(Edit difference data)
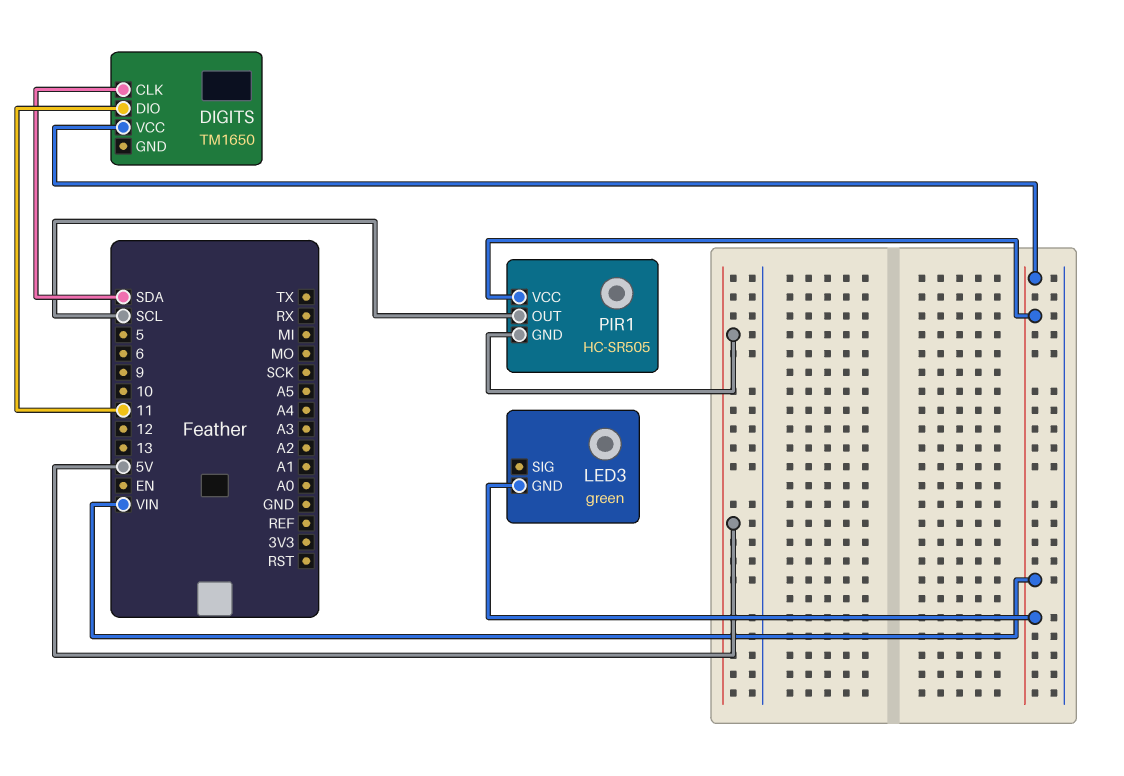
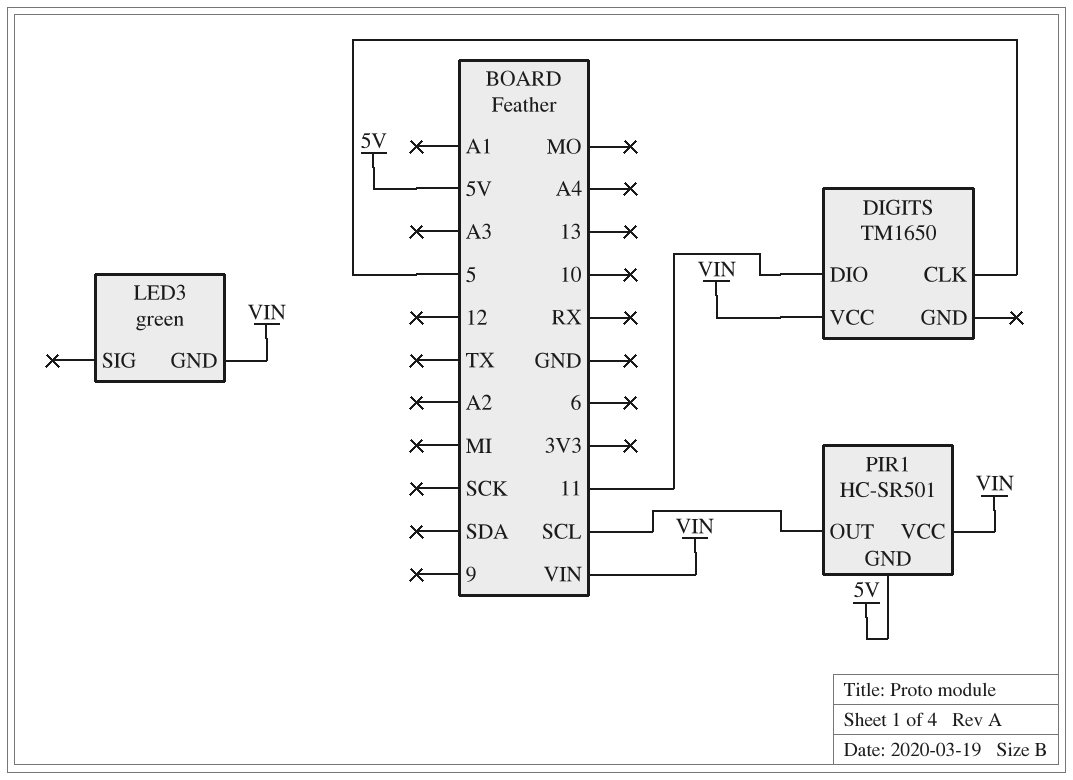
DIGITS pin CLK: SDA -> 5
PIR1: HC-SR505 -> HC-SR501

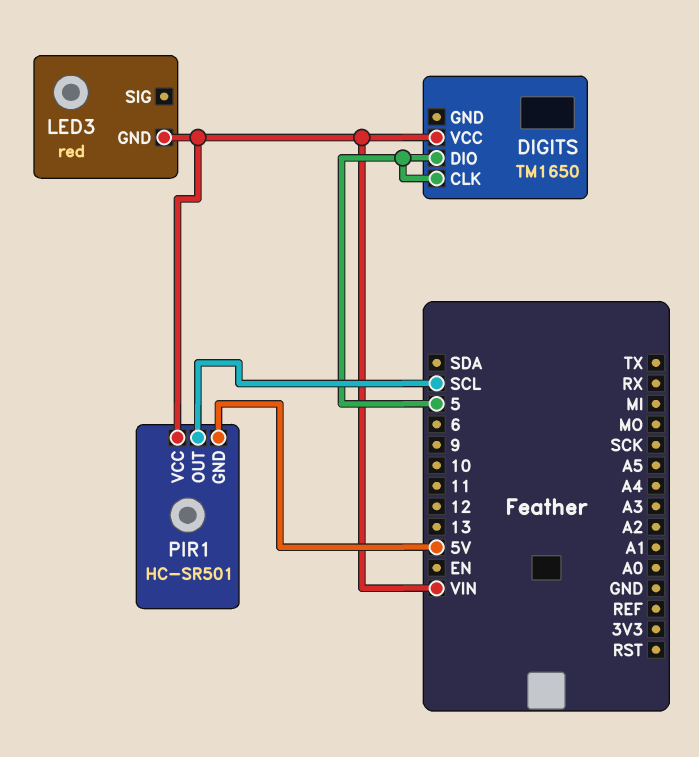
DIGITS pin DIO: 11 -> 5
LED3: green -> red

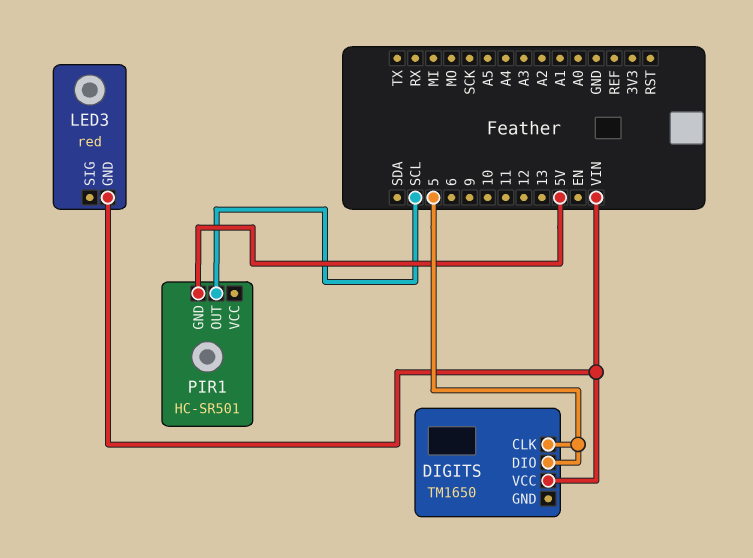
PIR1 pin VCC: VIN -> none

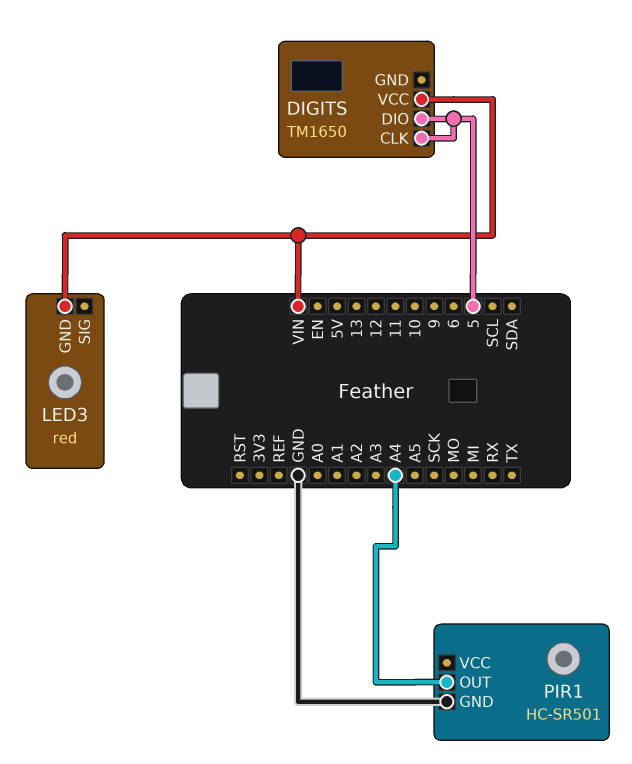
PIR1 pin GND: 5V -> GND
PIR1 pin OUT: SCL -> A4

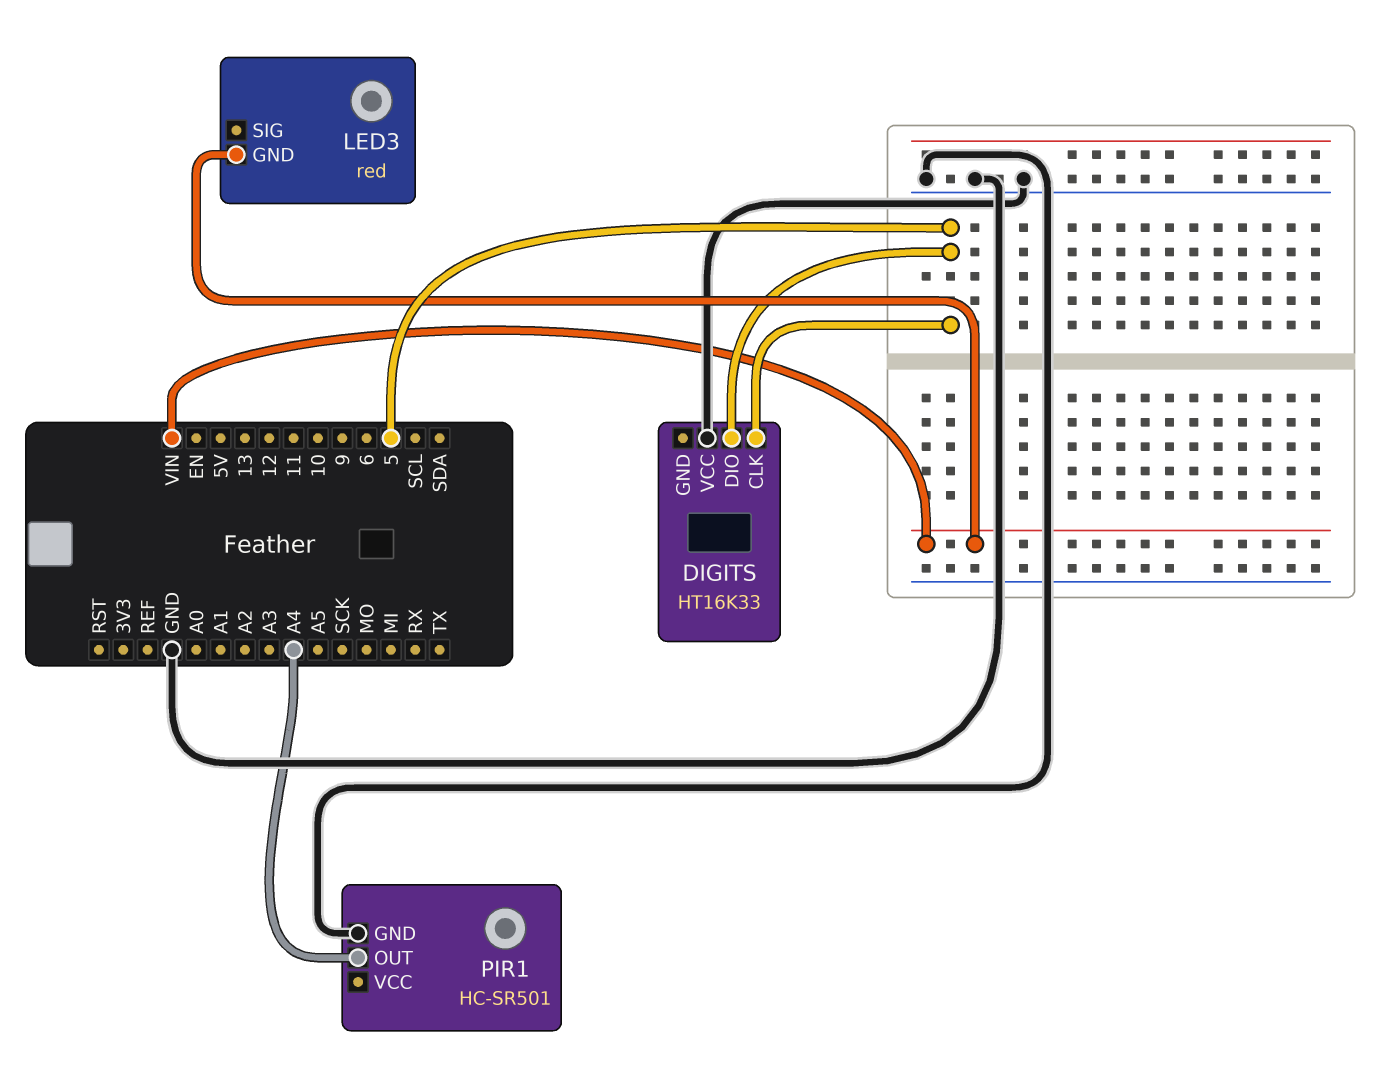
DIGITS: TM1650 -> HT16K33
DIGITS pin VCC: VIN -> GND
==
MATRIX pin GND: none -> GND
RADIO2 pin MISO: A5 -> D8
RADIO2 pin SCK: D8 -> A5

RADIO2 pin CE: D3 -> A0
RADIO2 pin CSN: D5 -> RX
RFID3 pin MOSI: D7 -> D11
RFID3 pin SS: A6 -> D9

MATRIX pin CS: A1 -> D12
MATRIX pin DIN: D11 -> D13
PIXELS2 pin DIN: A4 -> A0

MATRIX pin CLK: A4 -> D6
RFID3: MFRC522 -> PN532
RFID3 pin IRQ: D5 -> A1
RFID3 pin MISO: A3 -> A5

- **Aim of the task**
Reproduce all lines from the records above that include the word "DIGITS".

- **Exercise response**
DIGITS pin CLK: SDA -> 5
DIGITS pin DIO: 11 -> 5
DIGITS: TM1650 -> HT16K33
DIGITS pin VCC: VIN -> GND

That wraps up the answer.